:: Records to use

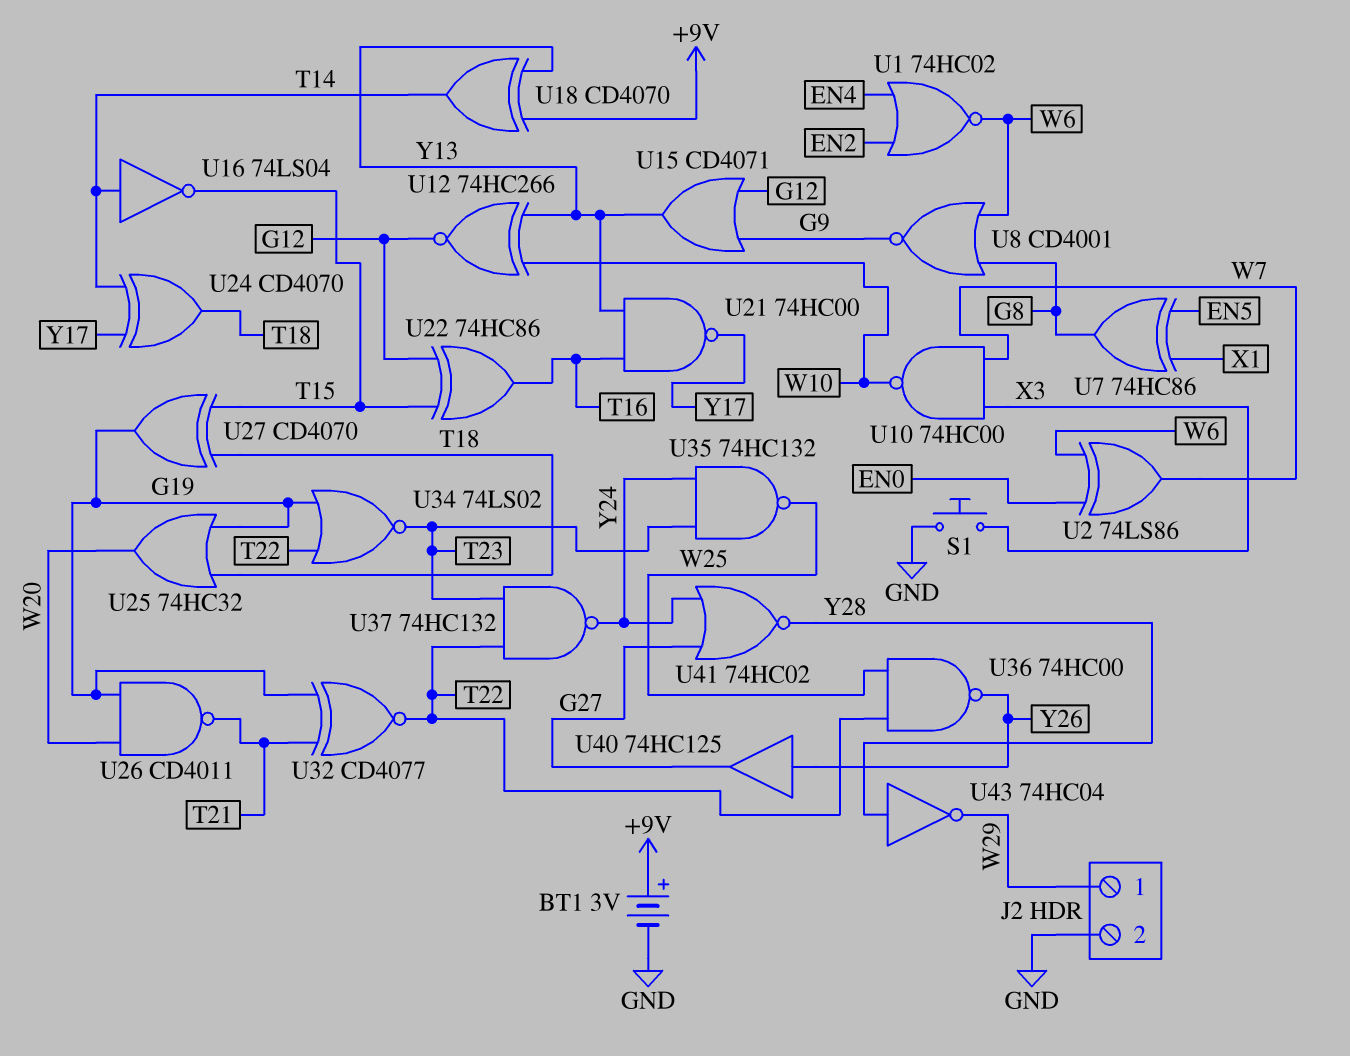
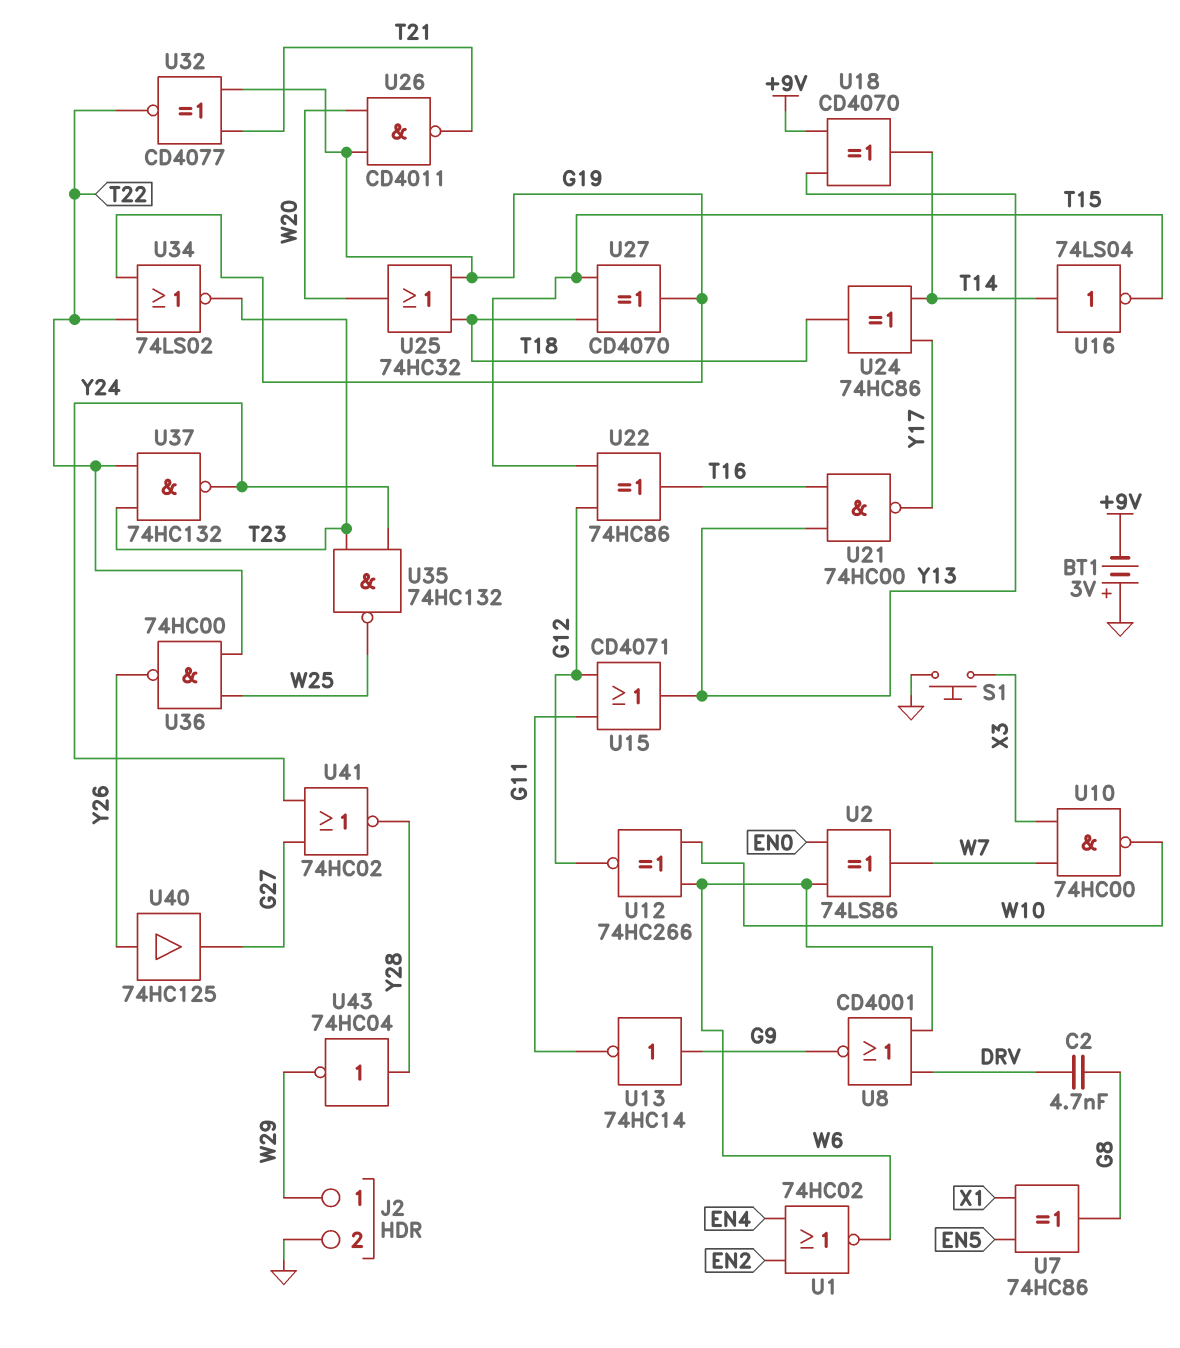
BT1: 3V (plus +9V, minus GND) -> 3V (plus GND, minus +9V)
C2: none -> 4.7nF (DRV, G8)
U8: NOR CD4001 (in G8, in W6, out G9) -> NOR CD4001 (in DRV, in W6, out G9)
U12: XNOR 74HC266 (in W10, in Y13, out G12) -> XNOR 74HC266 (in W6, in W10, out G12)
U13: none -> NOT 74HC14 (in G9, out G11)
U15: OR CD4071 (in G9, in G12, out Y13) -> OR CD4071 (in G11, in G12, out Y13)
U24: XOR CD4070 (in T14, in Y17, out T18) -> XOR 74HC86 (in T14, in Y17, out T18)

::::

▶ [Exercise instructions]
Omit every picture, then reproduce the rest of the listing exactly.

▶ [Exercise solution]
BT1: 3V (plus +9V, minus GND) -> 3V (plus GND, minus +9V)
C2: none -> 4.7nF (DRV, G8)
U8: NOR CD4001 (in G8, in W6, out G9) -> NOR CD4001 (in DRV, in W6, out G9)
U12: XNOR 74HC266 (in W10, in Y13, out G12) -> XNOR 74HC266 (in W6, in W10, out G12)
U13: none -> NOT 74HC14 (in G9, out G11)
U15: OR CD4071 (in G9, in G12, out Y13) -> OR CD4071 (in G11, in G12, out Y13)
U24: XOR CD4070 (in T14, in Y17, out T18) -> XOR 74HC86 (in T14, in Y17, out T18)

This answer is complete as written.